(Data to process Opens)

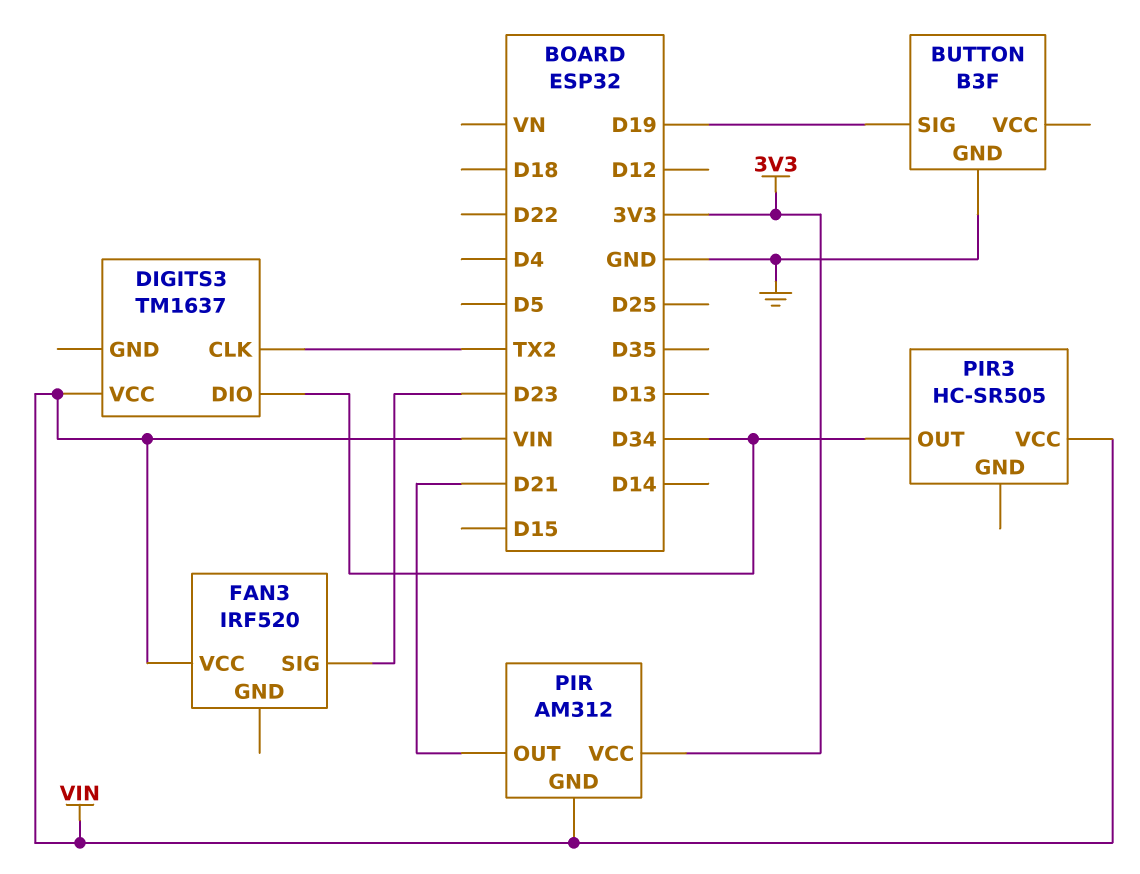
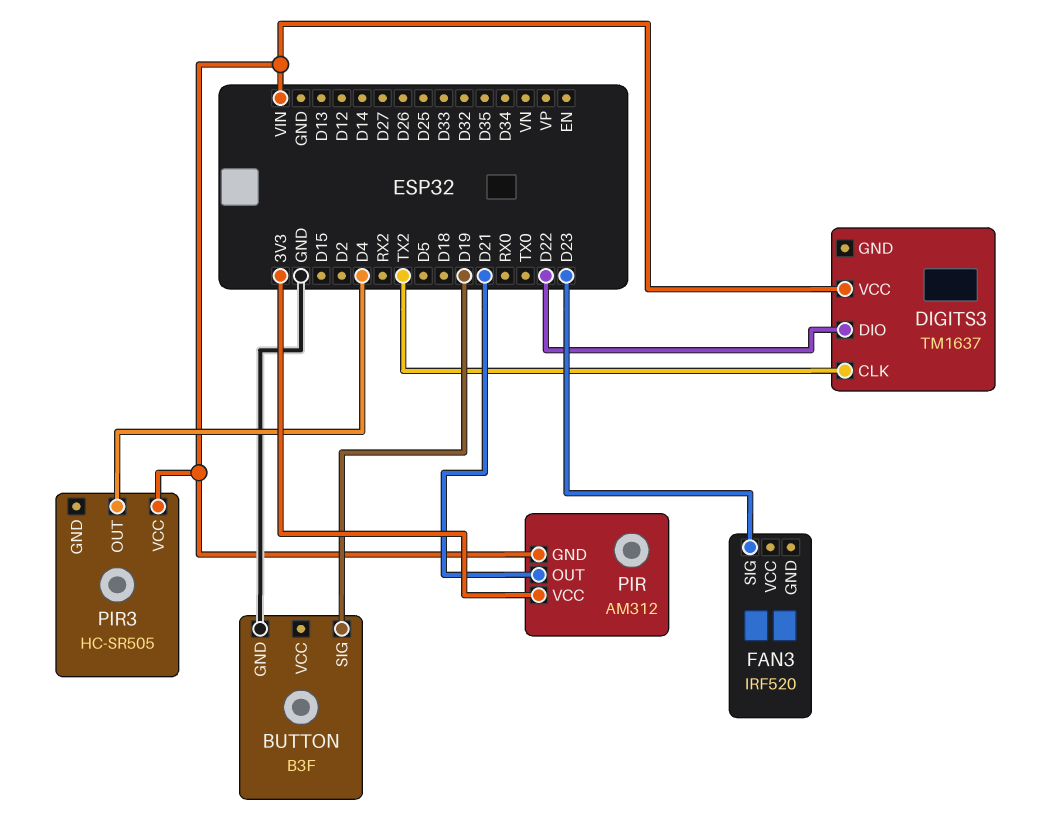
DIGITS3 pin DIO: D34 -> D22
FAN3 pin VCC: VIN -> none
PIR3 pin OUT: D34 -> D4

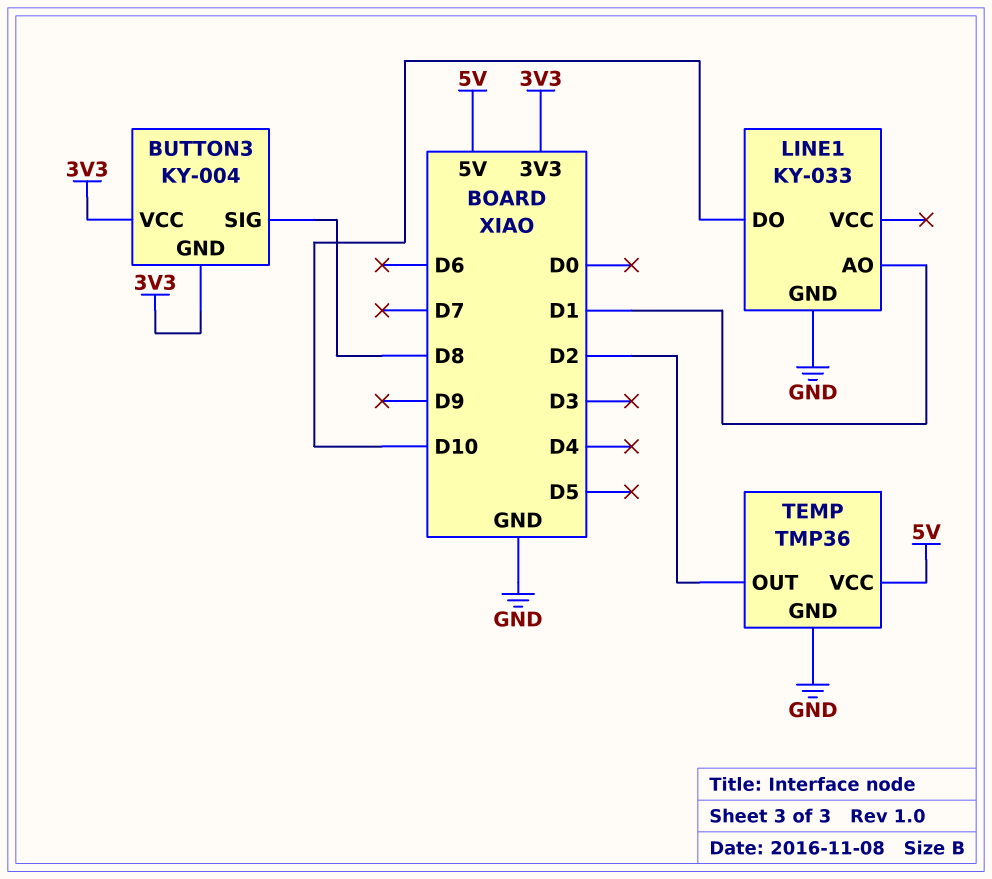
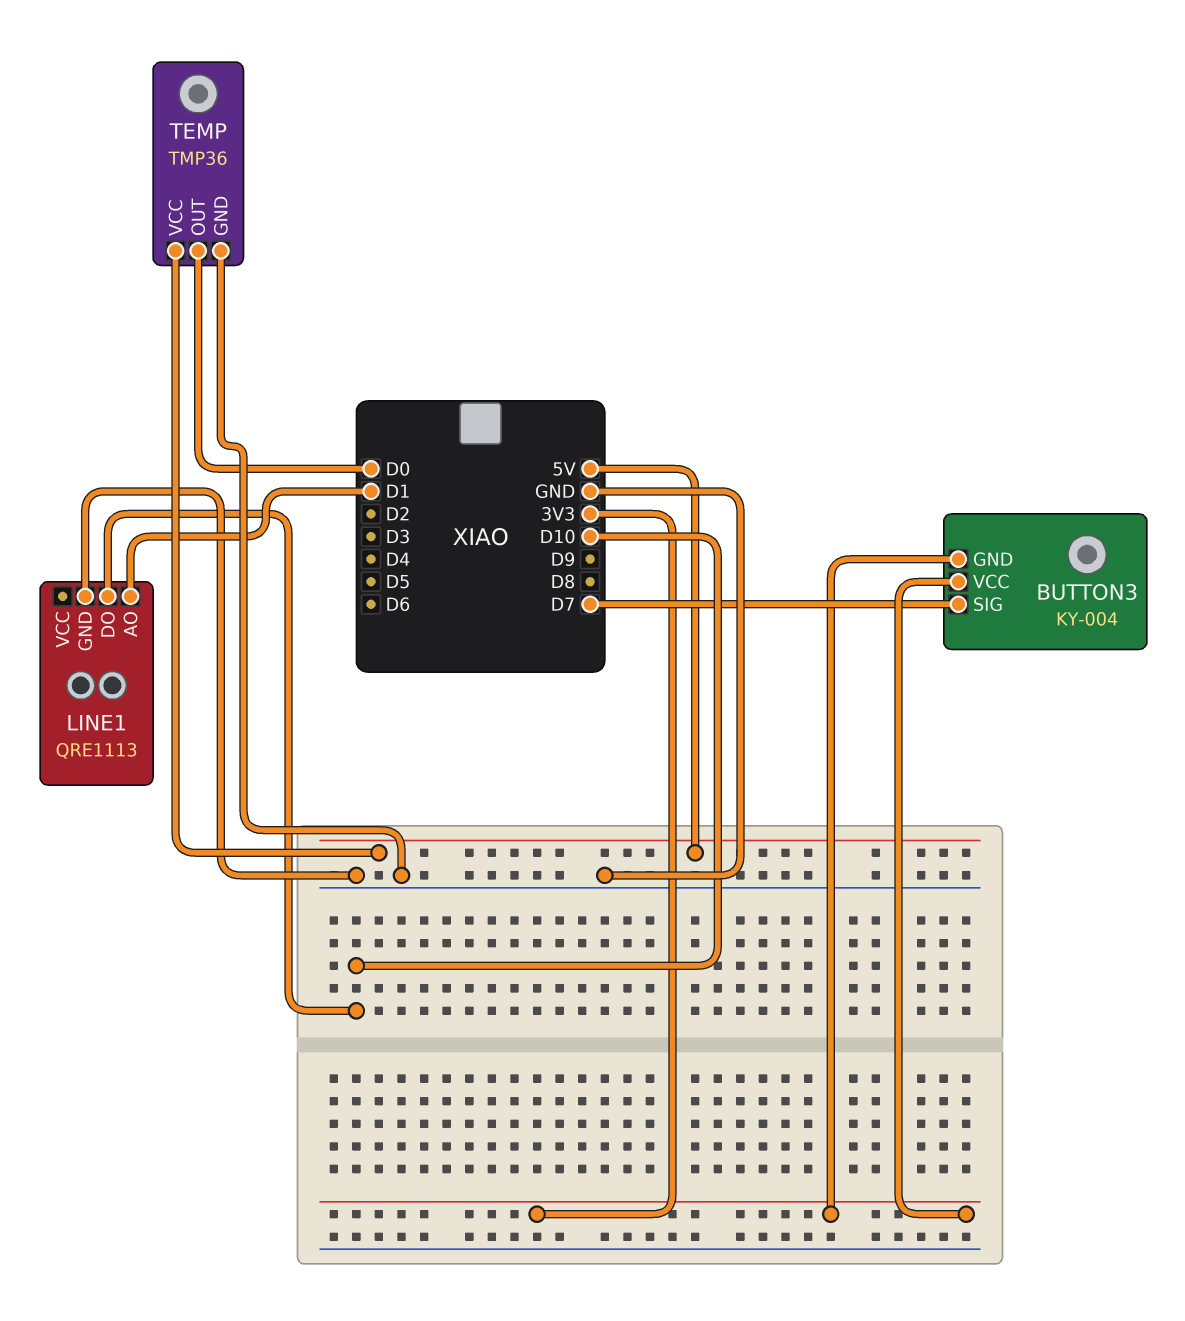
BUTTON3 pin SIG: D8 -> D7
LINE1: KY-033 -> QRE1113
TEMP pin OUT: D2 -> D0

(Data to process Closes)

Could you return, word for word, every line from the line with "FAN3 pin VCC: VIN -> none" through the last line of the listing above, both ends included, without any pictures?

FAN3 pin VCC: VIN -> none
PIR3 pin OUT: D34 -> D4

BUTTON3 pin SIG: D8 -> D7
LINE1: KY-033 -> QRE1113
TEMP pin OUT: D2 -> D0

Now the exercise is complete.